> [Data for review]
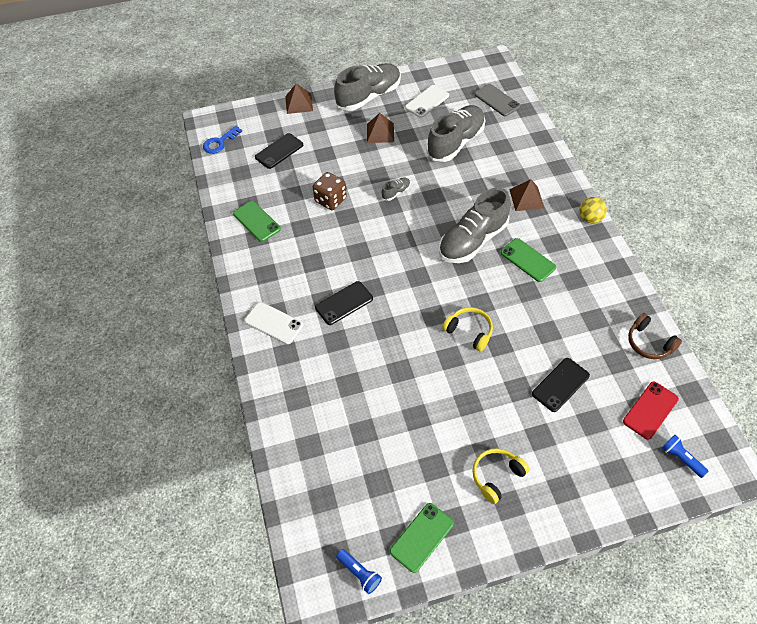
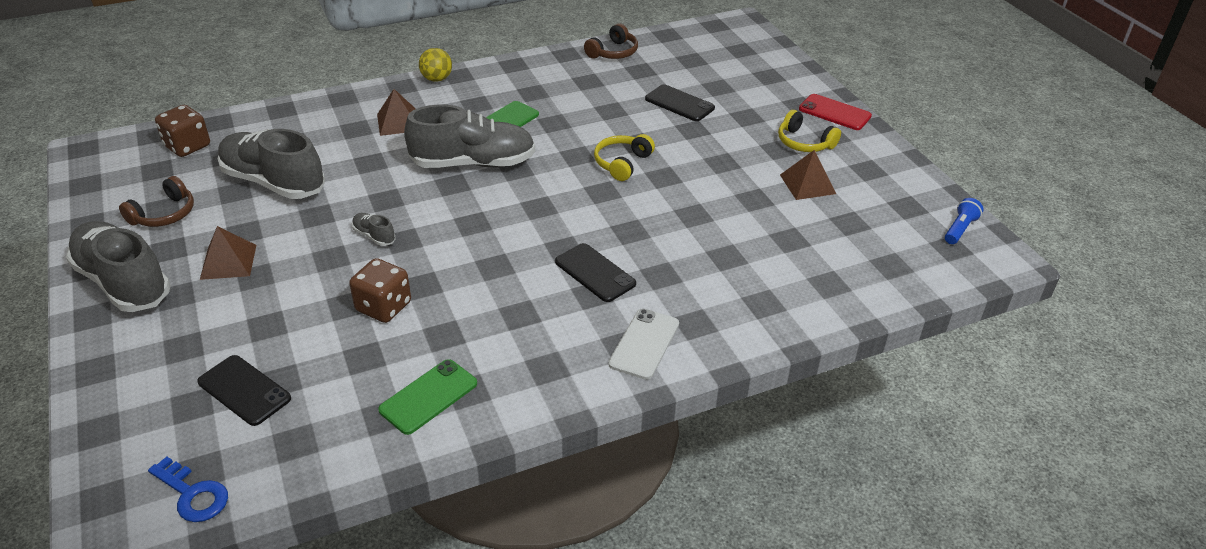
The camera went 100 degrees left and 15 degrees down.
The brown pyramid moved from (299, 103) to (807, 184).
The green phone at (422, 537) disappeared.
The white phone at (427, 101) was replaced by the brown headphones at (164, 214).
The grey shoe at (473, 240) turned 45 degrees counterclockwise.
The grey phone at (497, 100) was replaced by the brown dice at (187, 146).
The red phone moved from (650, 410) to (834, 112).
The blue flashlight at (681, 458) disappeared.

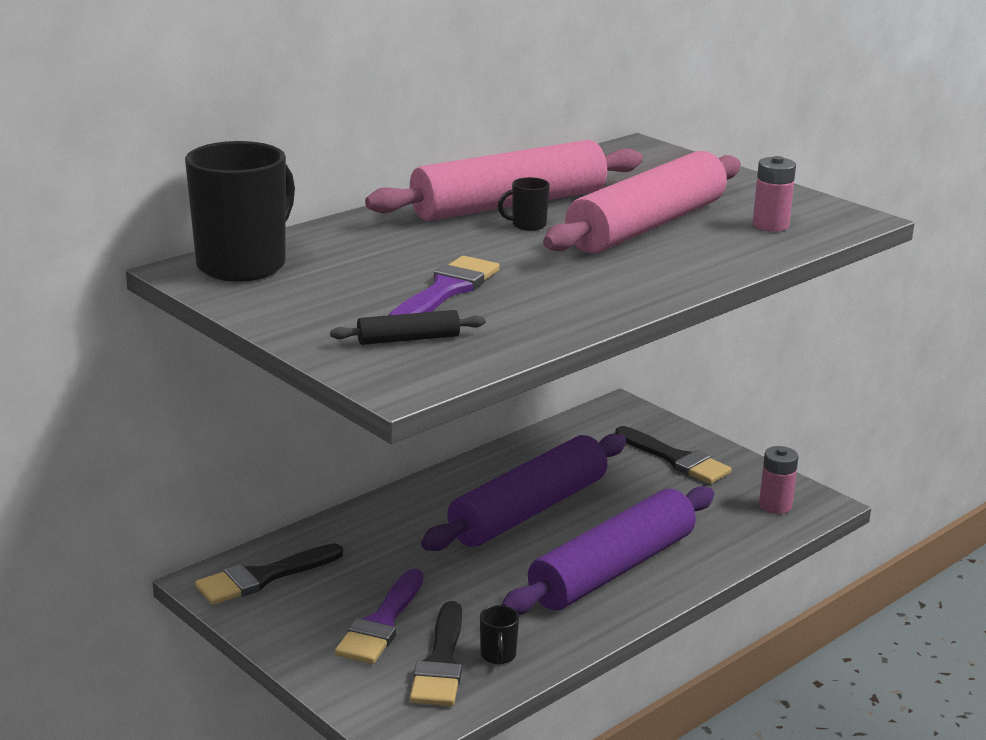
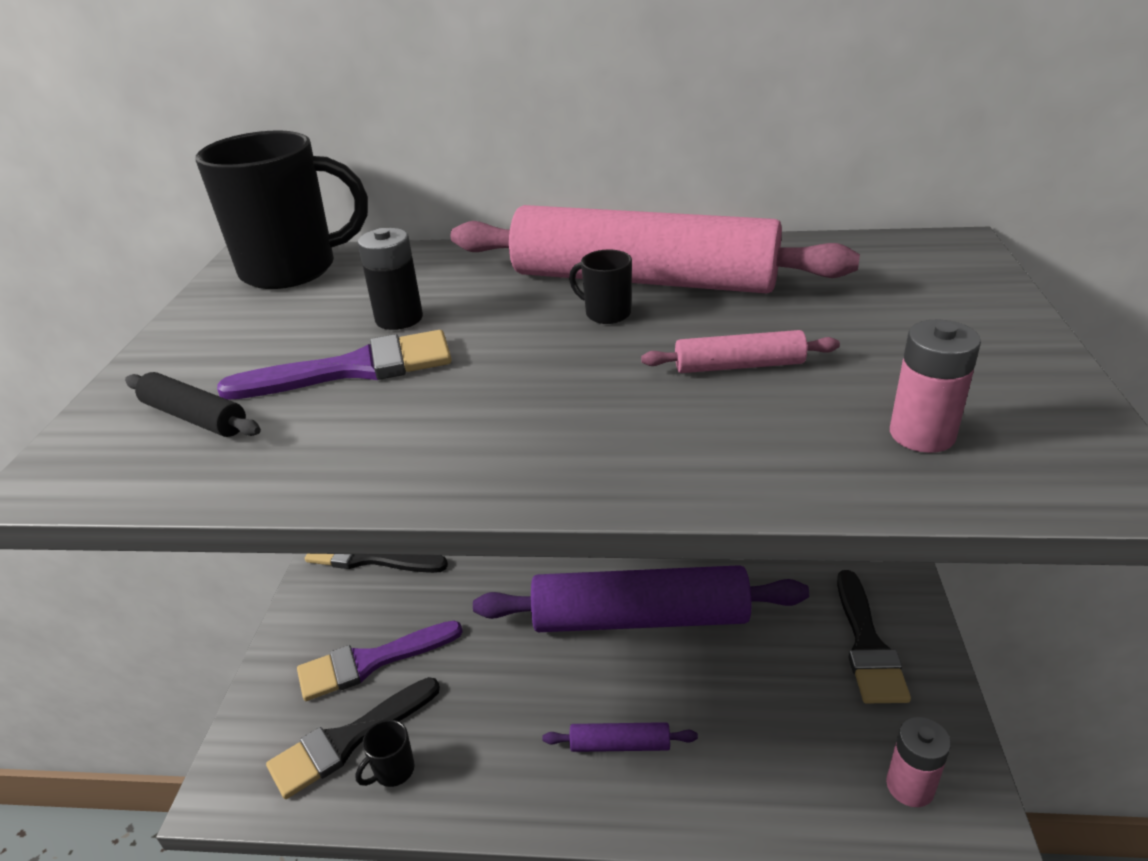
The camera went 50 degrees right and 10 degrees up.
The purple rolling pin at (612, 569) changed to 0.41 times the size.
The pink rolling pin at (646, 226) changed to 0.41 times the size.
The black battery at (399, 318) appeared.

> [What you need to do]
All that is needed is an exact copy of the entries above, minus the pictures.

> [Output for this exercise]
The camera went 100 degrees left and 15 degrees down.
The brown pyramid moved from (299, 103) to (807, 184).
The green phone at (422, 537) disappeared.
The white phone at (427, 101) was replaced by the brown headphones at (164, 214).
The grey shoe at (473, 240) turned 45 degrees counterclockwise.
The grey phone at (497, 100) was replaced by the brown dice at (187, 146).
The red phone moved from (650, 410) to (834, 112).
The blue flashlight at (681, 458) disappeared.

The camera went 50 degrees right and 10 degrees up.
The purple rolling pin at (612, 569) changed to 0.41 times the size.
The pink rolling pin at (646, 226) changed to 0.41 times the size.
The black battery at (399, 318) appeared.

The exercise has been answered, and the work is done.